**Your assignment:** Give back exactly the lines from the start of the entries below to the line holding "(397, 252) = (609, 474): blue", that line included, and leave every picture out.

**The data:**
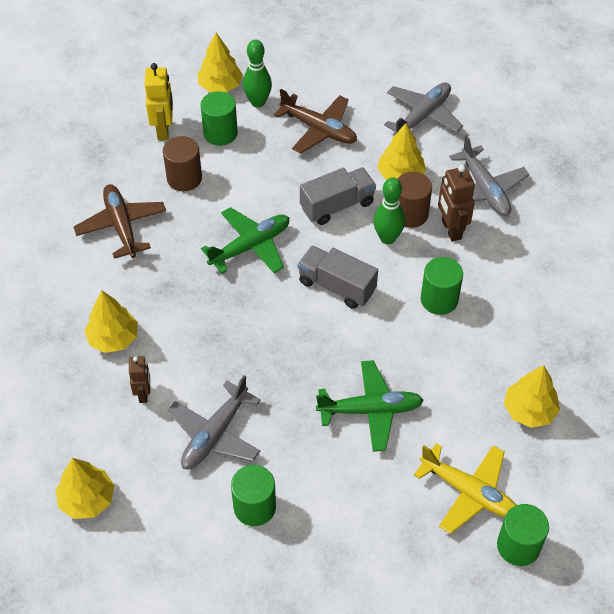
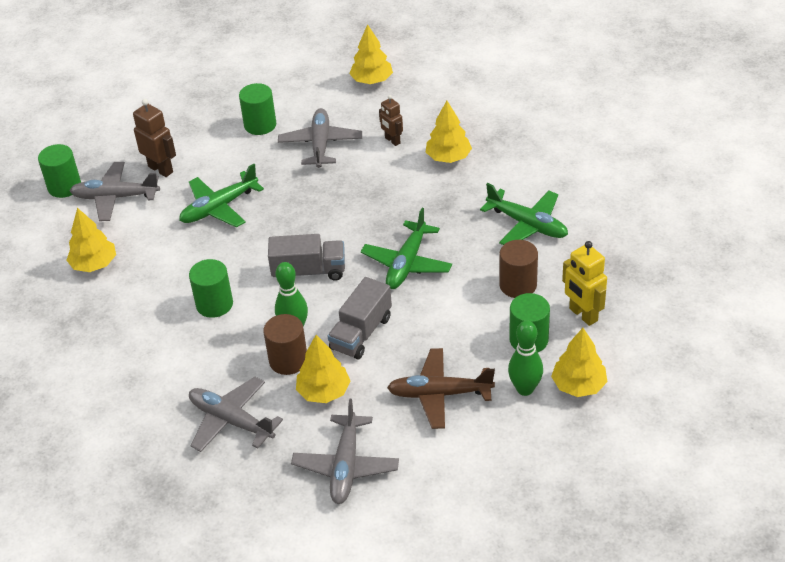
camera: 150 degrees right, 10 degrees down
(121, 226) = (527, 225): brown plane -> green plane
(451, 229) = (240, 366): brown robot -> brown robot (161, 169)
(469, 492) = (115, 197): yellow plane -> grey plane

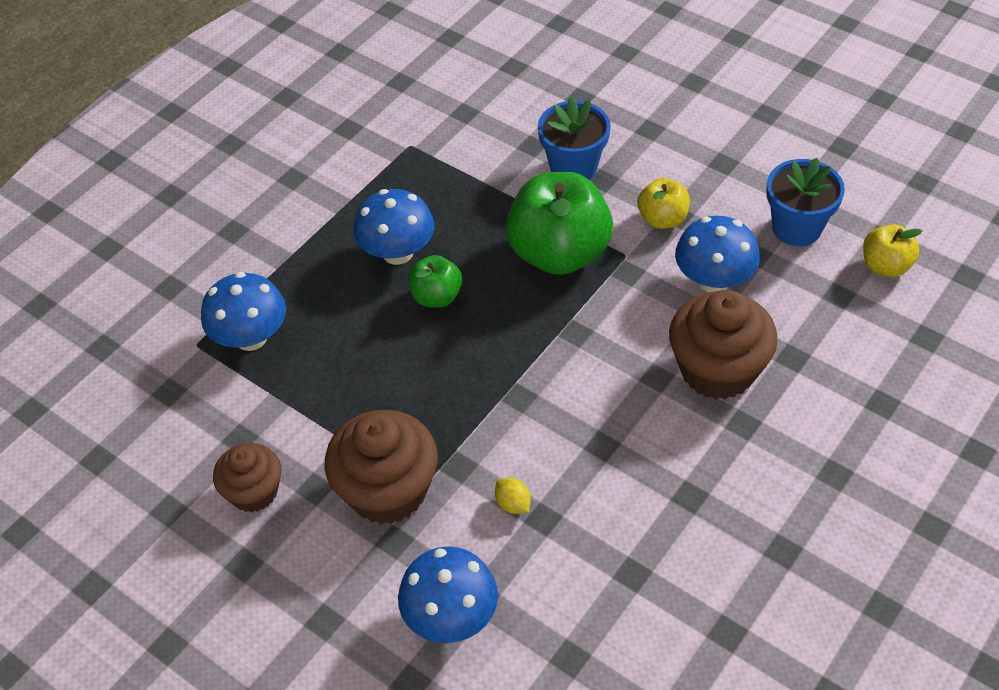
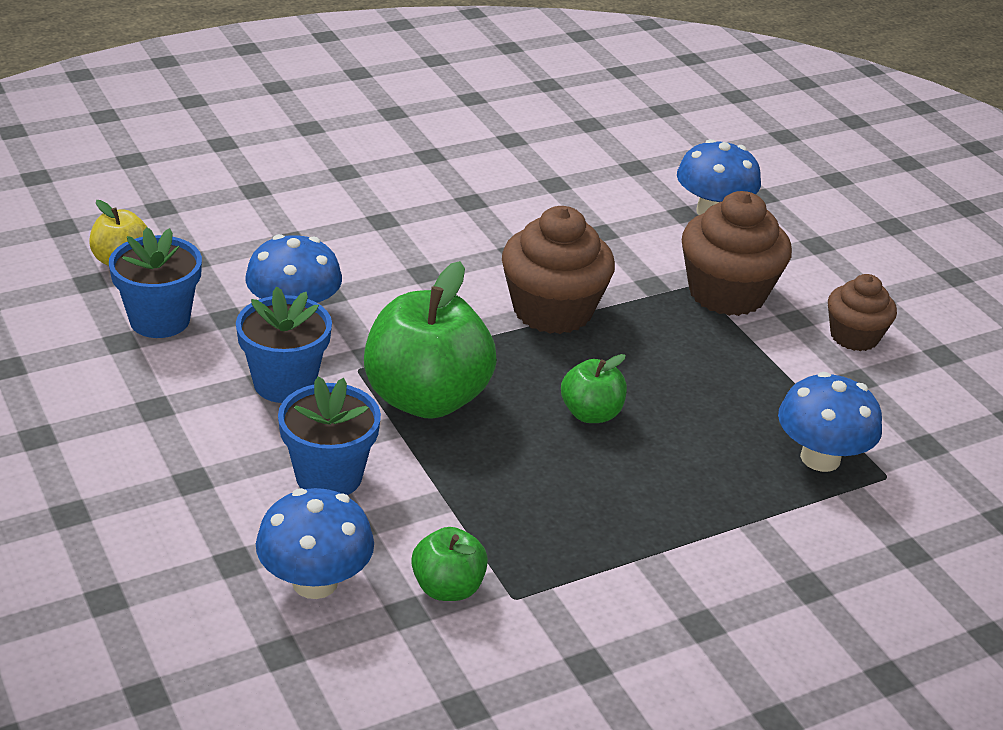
camera: 160 degrees left, 15 degrees down
(397, 252) = (609, 474): blue mushroom -> blue mushroom (315, 582)
(451, 134) = (448, 588): none -> green apple
(513, 504) = (620, 247): yellow lemon -> none
(662, 219) = (284, 383): yellow apple -> blue flower pot
(717, 369) = (365, 256): brown cupcake -> brown cupcake (552, 310)

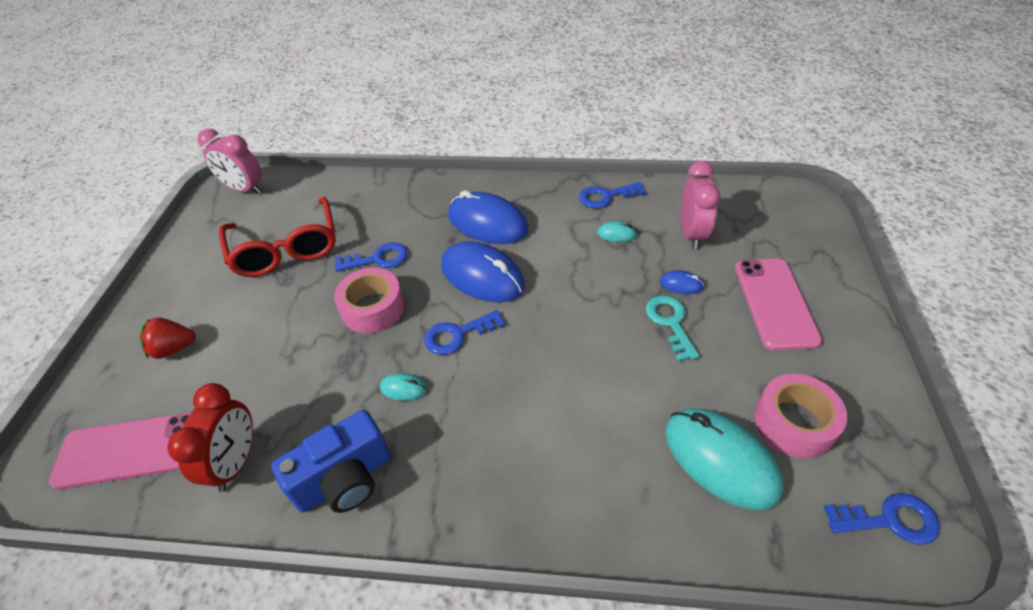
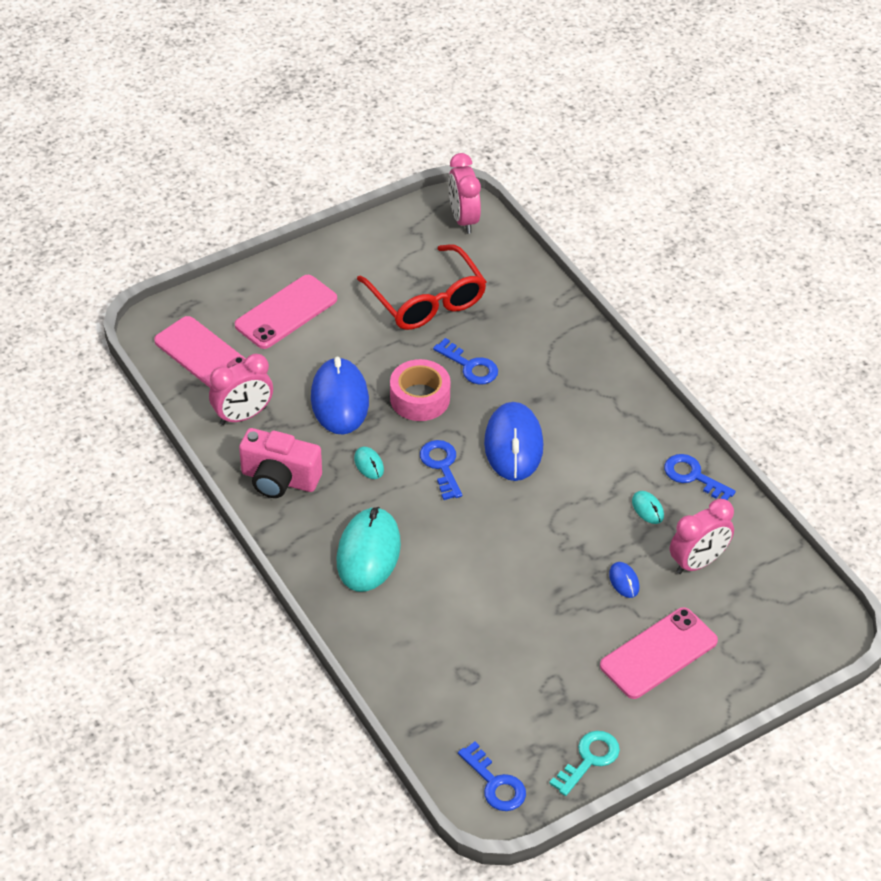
camera: 50 degrees right, 0 degrees up
(173, 349) = (286, 312): red strawberry -> pink phone
(236, 462) = (243, 416): red clock -> pink clock
(286, 249) = (427, 300): red glasses -> red glasses turned 60 degrees counterclockwise
(345, 479) = (279, 479): blue camera -> pink camera
(457, 335) = (441, 465): blue key -> blue key turned 45 degrees clockwise
(487, 223) = (578, 411): blue mouse -> blue mouse (339, 400)
(670, 322) = (572, 592): turquoise key -> turquoise key (589, 759)
(720, 459) = (465, 673): turquoise mouse -> turquoise mouse (368, 553)
(793, 423) = (535, 706): pink tape -> none

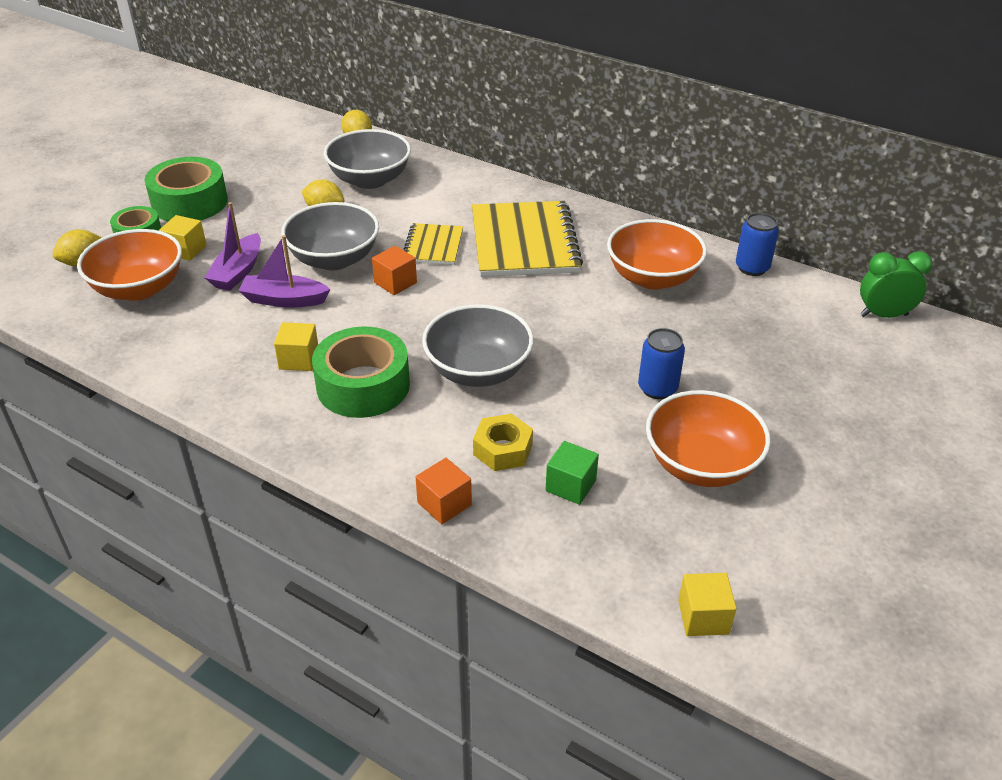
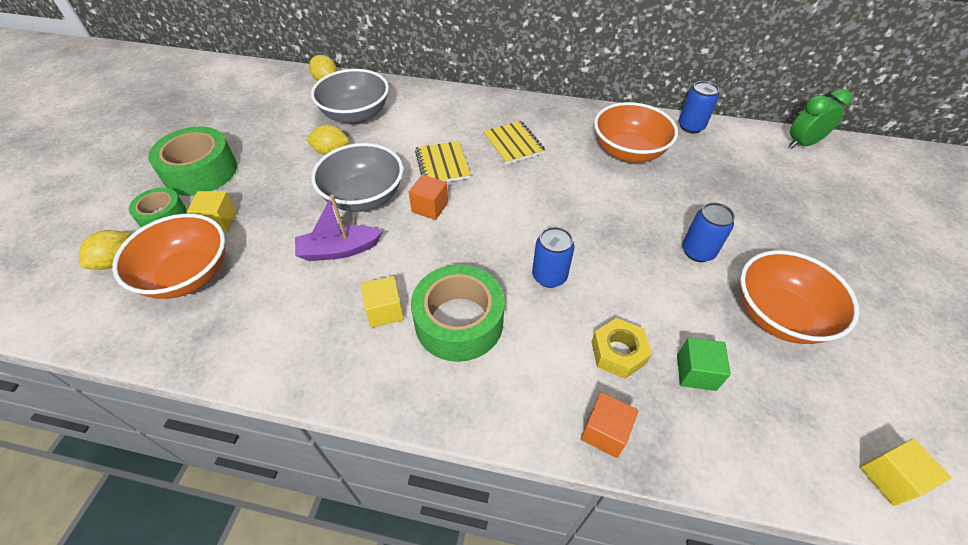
camera: 20 degrees left, 10 degrees up
(238, 272) = (280, 232): purple boat -> none
(478, 371) = (549, 276): grey bowl -> blue can
(524, 242) = (513, 144): yellow notebook -> yellow notebook, size x0.53

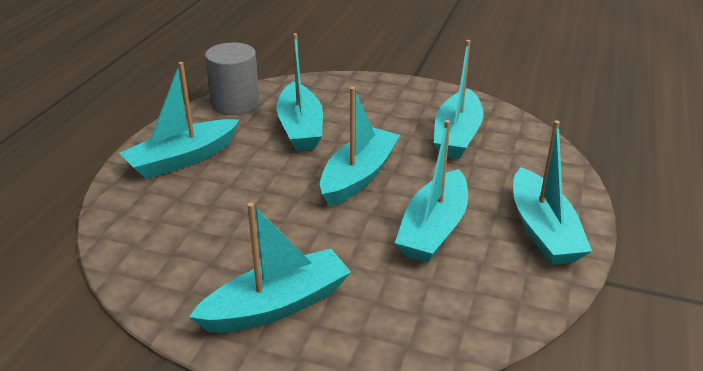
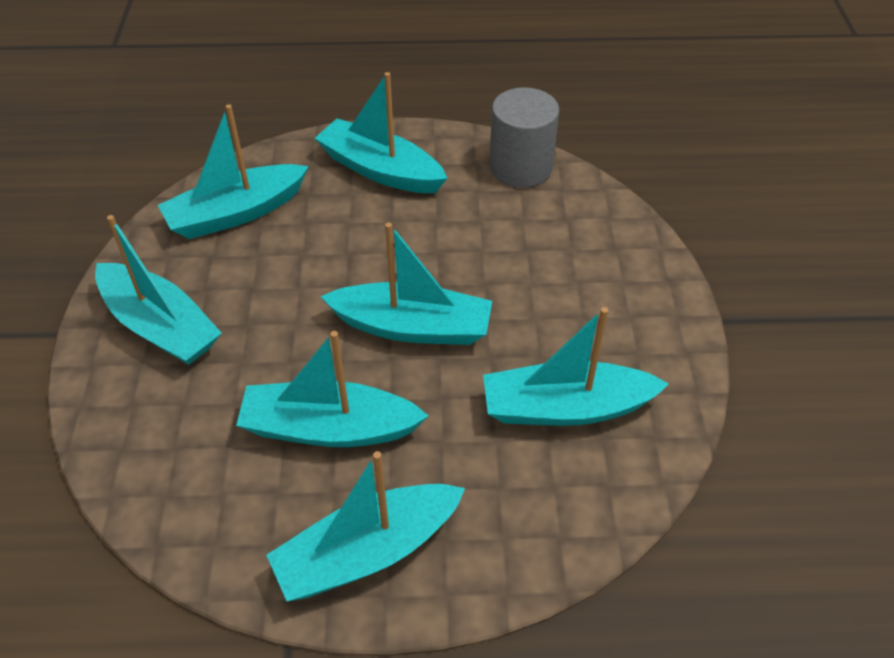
camera: 70 degrees right, 15 degrees up
(300, 128) = (496, 241): turquoise boat -> turquoise boat (236, 213)

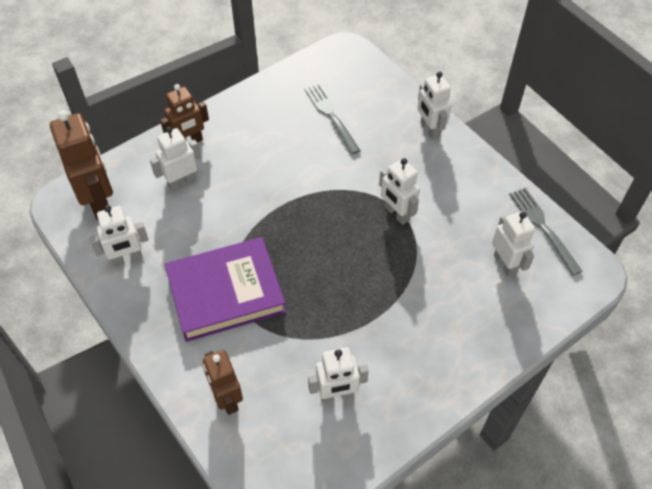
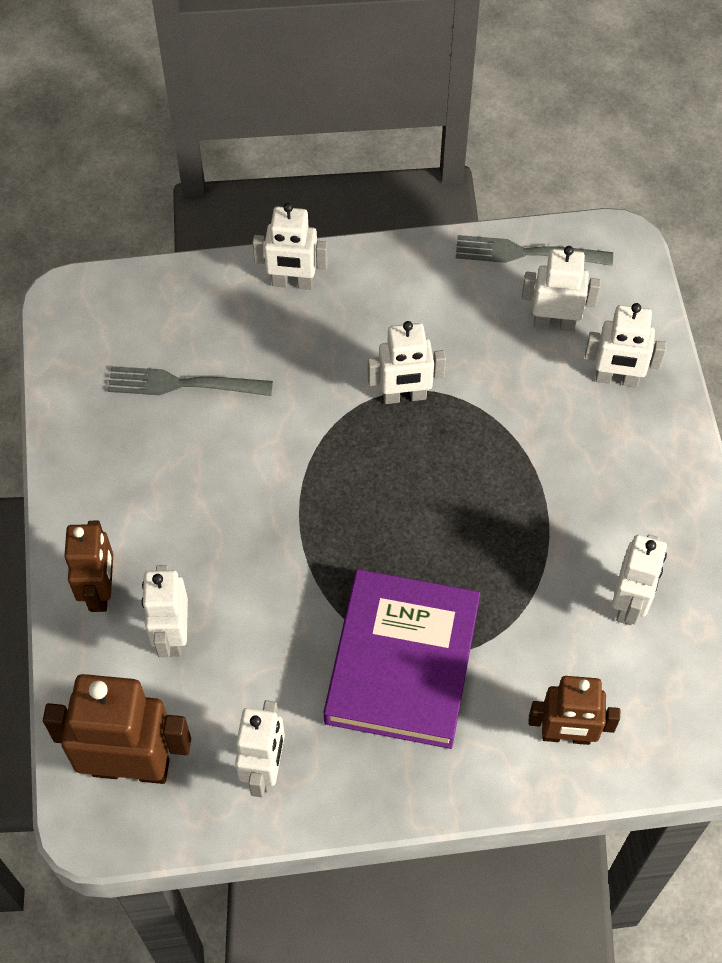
camera: 60 degrees left, 5 degrees up
(492, 316) = (616, 379): none -> white robot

**Solution for this exercise:**
camera: 150 degrees right, 10 degrees down
(121, 226) = (527, 225): brown plane -> green plane
(451, 229) = (240, 366): brown robot -> brown robot (161, 169)
(469, 492) = (115, 197): yellow plane -> grey plane

camera: 160 degrees left, 15 degrees down
(397, 252) = (609, 474): blue mushroom -> blue mushroom (315, 582)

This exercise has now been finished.